Image comparison data:
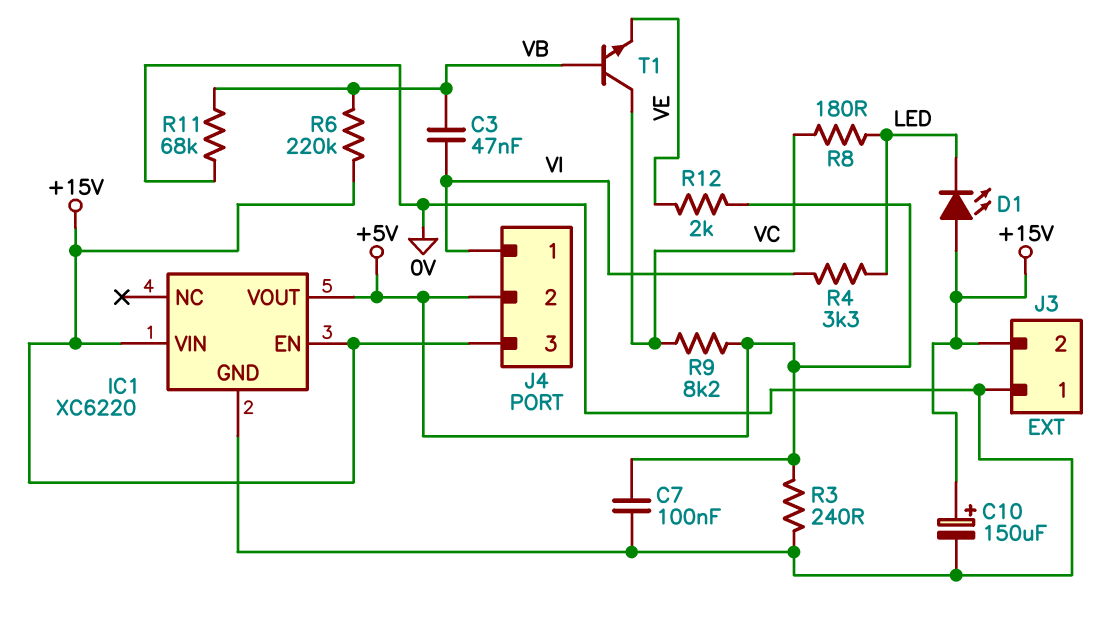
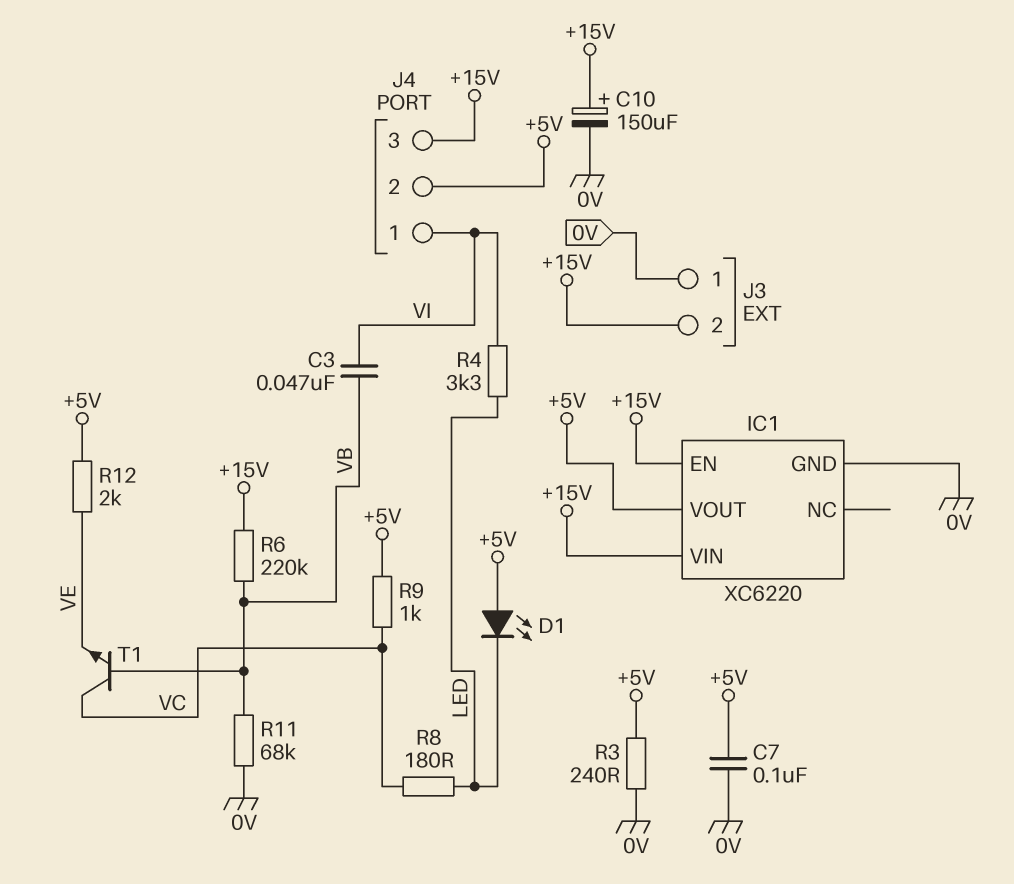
D1: LED (A +15V, K LED) -> LED (A +5V, K LED)
R9: 8.2k (+5V, VC) -> 1k (+5V, VC)

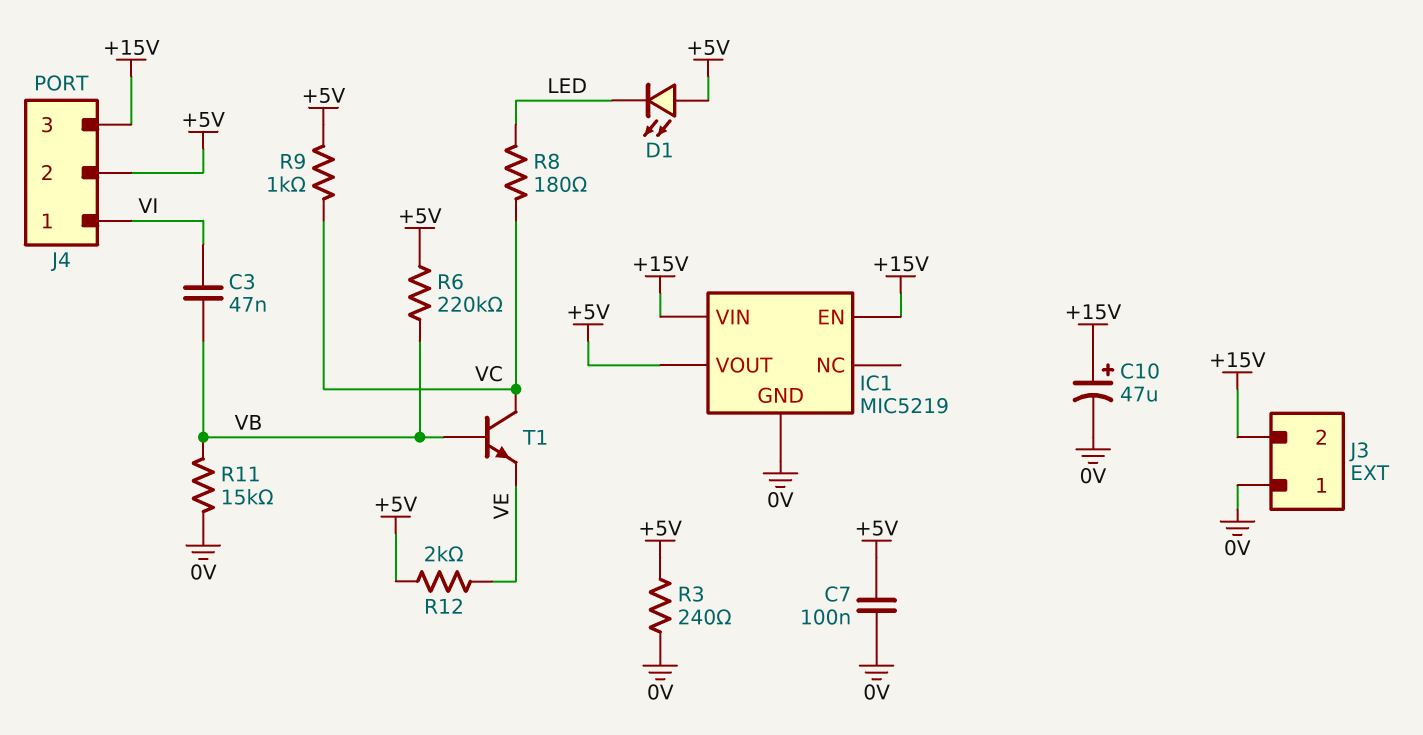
C10: 150uF (plus +15V, minus 0V) -> 47uF (plus +15V, minus 0V)
IC1: XC6220 -> MIC5219
R4: 3.3k (LED, VI) -> none
R6: 220k (+15V, VB) -> 220k (+5V, VB)
R11: 68k (0V, VB) -> 15k (0V, VB)

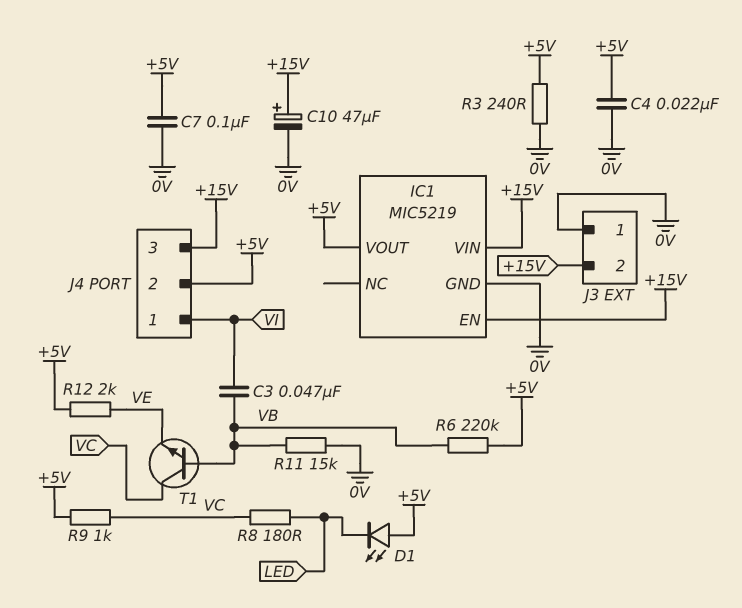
C4: none -> 22nF (+5V, 0V)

**Work to be completed:**
Copy every entry above exactly as it stands, but leave the pictures out.

**Expected answer:**
D1: LED (A +15V, K LED) -> LED (A +5V, K LED)
R9: 8.2k (+5V, VC) -> 1k (+5V, VC)

C10: 150uF (plus +15V, minus 0V) -> 47uF (plus +15V, minus 0V)
IC1: XC6220 -> MIC5219
R4: 3.3k (LED, VI) -> none
R6: 220k (+15V, VB) -> 220k (+5V, VB)
R11: 68k (0V, VB) -> 15k (0V, VB)

C4: none -> 22nF (+5V, 0V)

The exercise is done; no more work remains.